**Directions:** Give back the whole listing exactly as written, pictures excluded.

**Exercise data:**
——————————
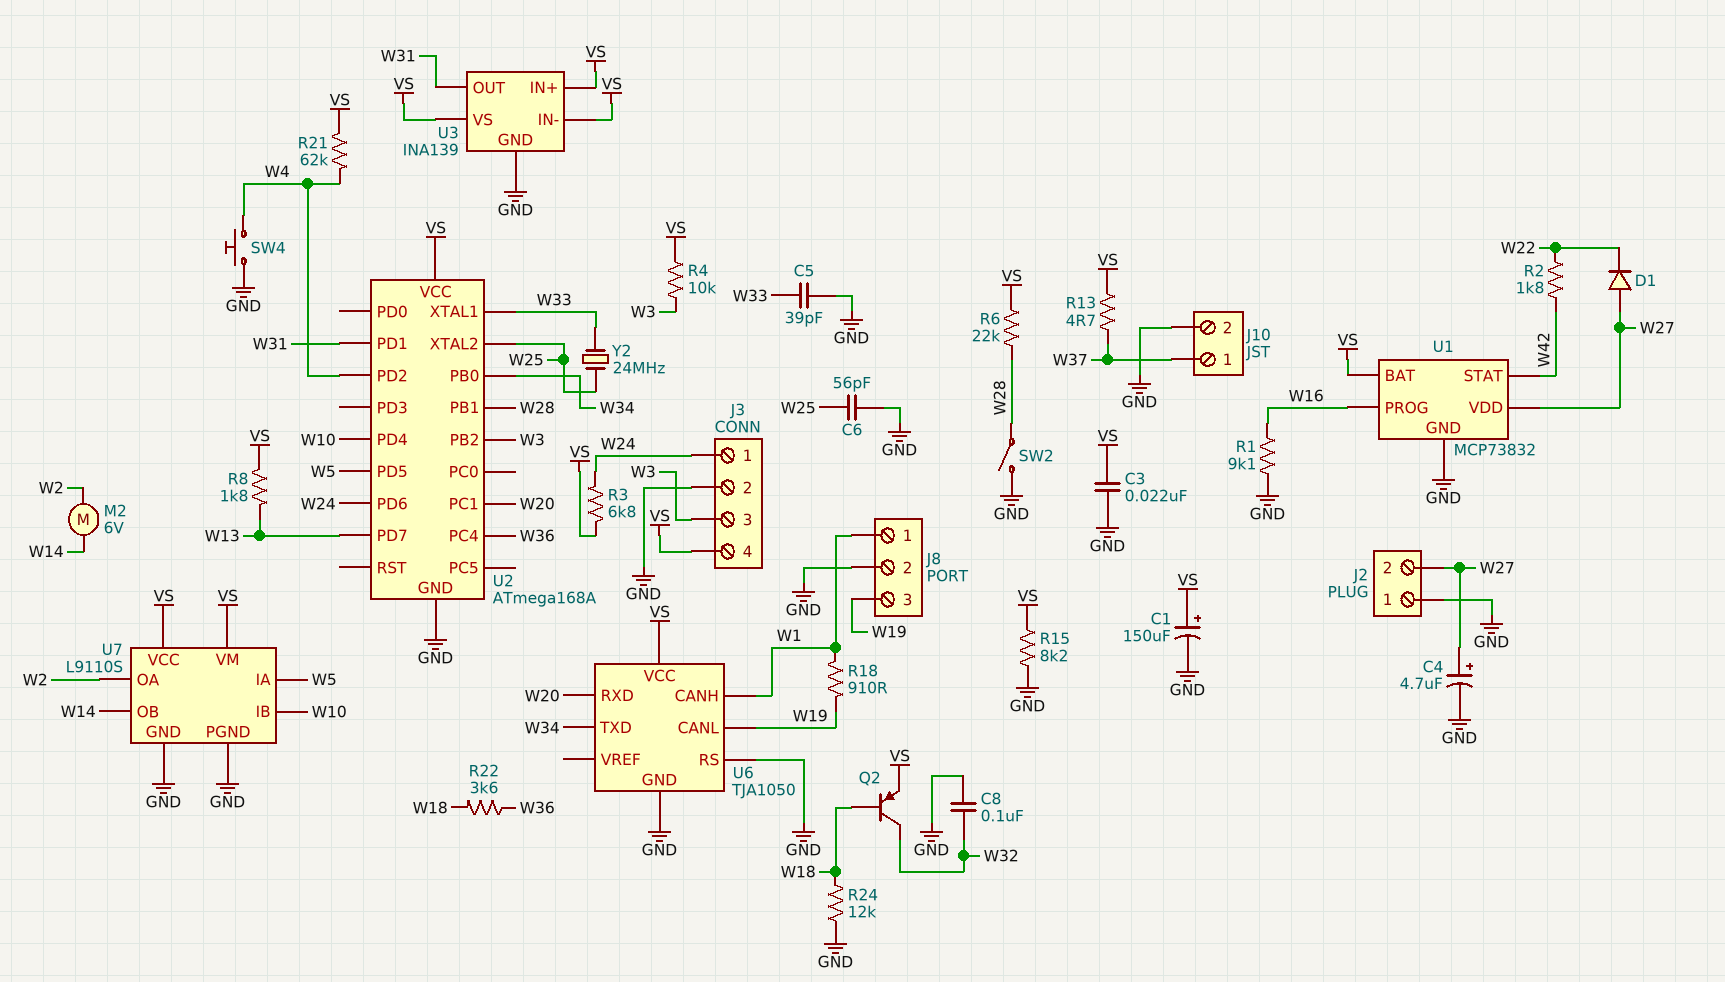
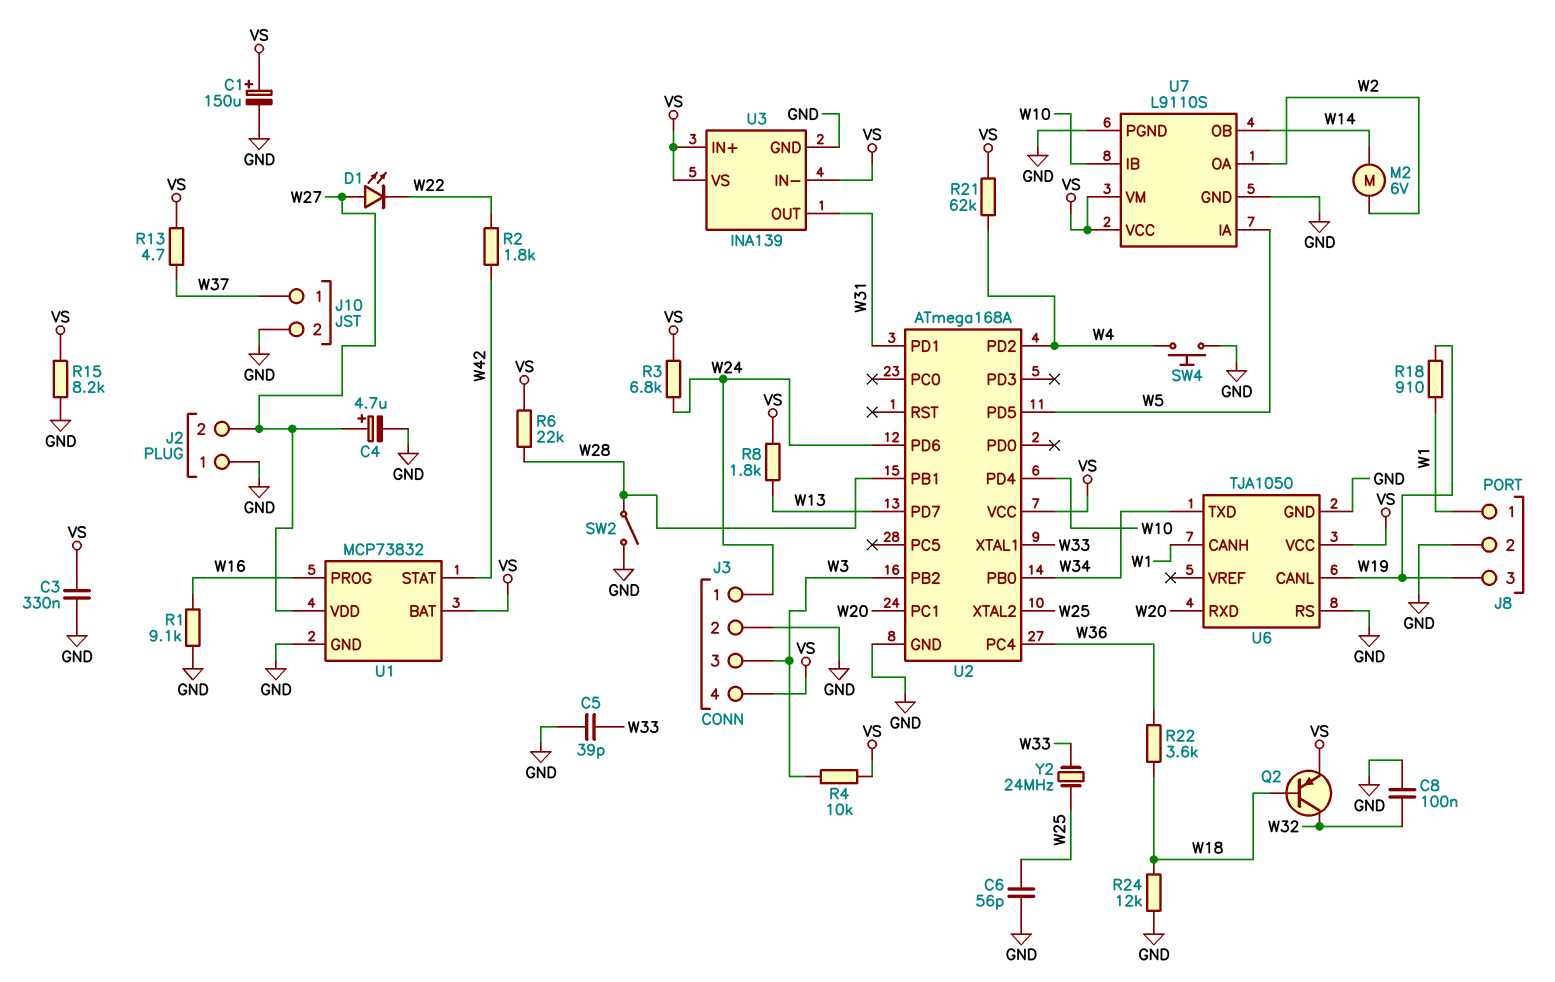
C3: 22nF (GND, VS) -> 330nF (GND, VS)
D1: diode (A W27, K W22) -> LED (A W27, K W22)

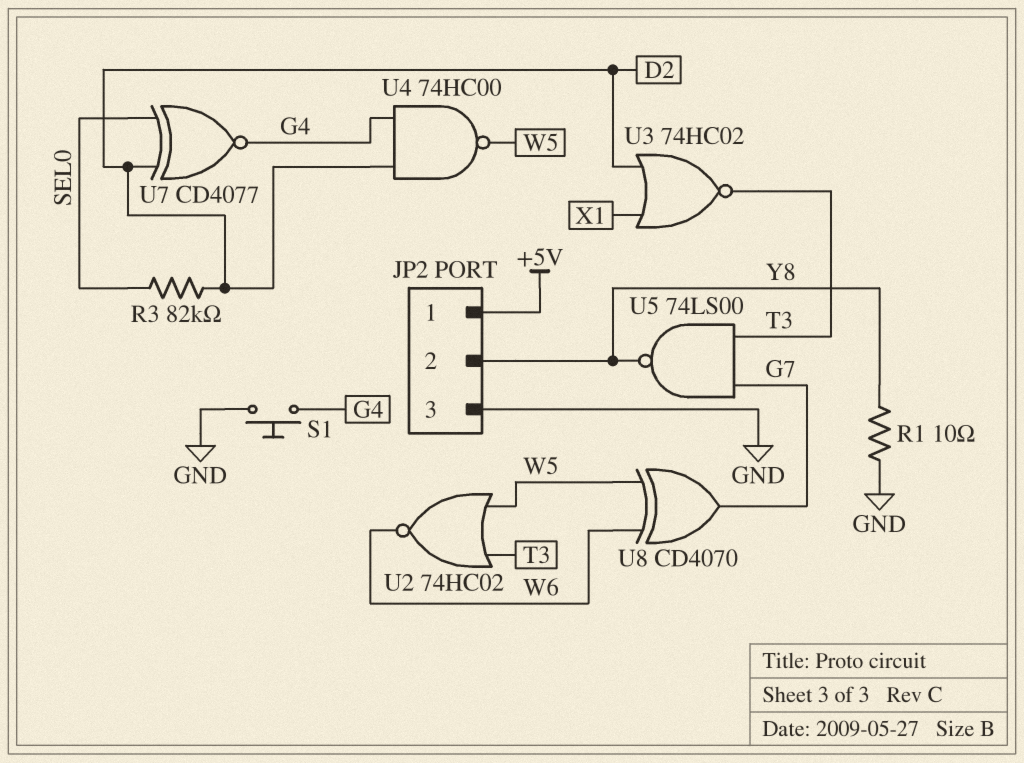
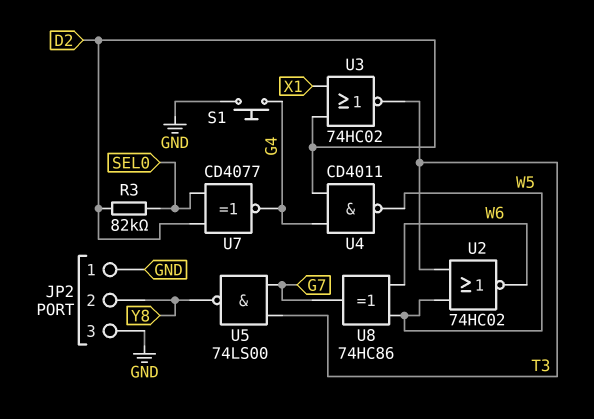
JP2 pin 1: +5V -> GND
R1: 10 (GND, Y8) -> none
U4: NAND 74HC00 (in D2, in G4, out W5) -> NAND CD4011 (in D2, in G4, out W5)
U8: XOR CD4070 (in W5, in W6, out G7) -> XOR 74HC86 (in W5, in W6, out G7)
——————————
**Solution below:**
C3: 22nF (GND, VS) -> 330nF (GND, VS)
D1: diode (A W27, K W22) -> LED (A W27, K W22)

JP2 pin 1: +5V -> GND
R1: 10 (GND, Y8) -> none
U4: NAND 74HC00 (in D2, in G4, out W5) -> NAND CD4011 (in D2, in G4, out W5)
U8: XOR CD4070 (in W5, in W6, out G7) -> XOR 74HC86 (in W5, in W6, out G7)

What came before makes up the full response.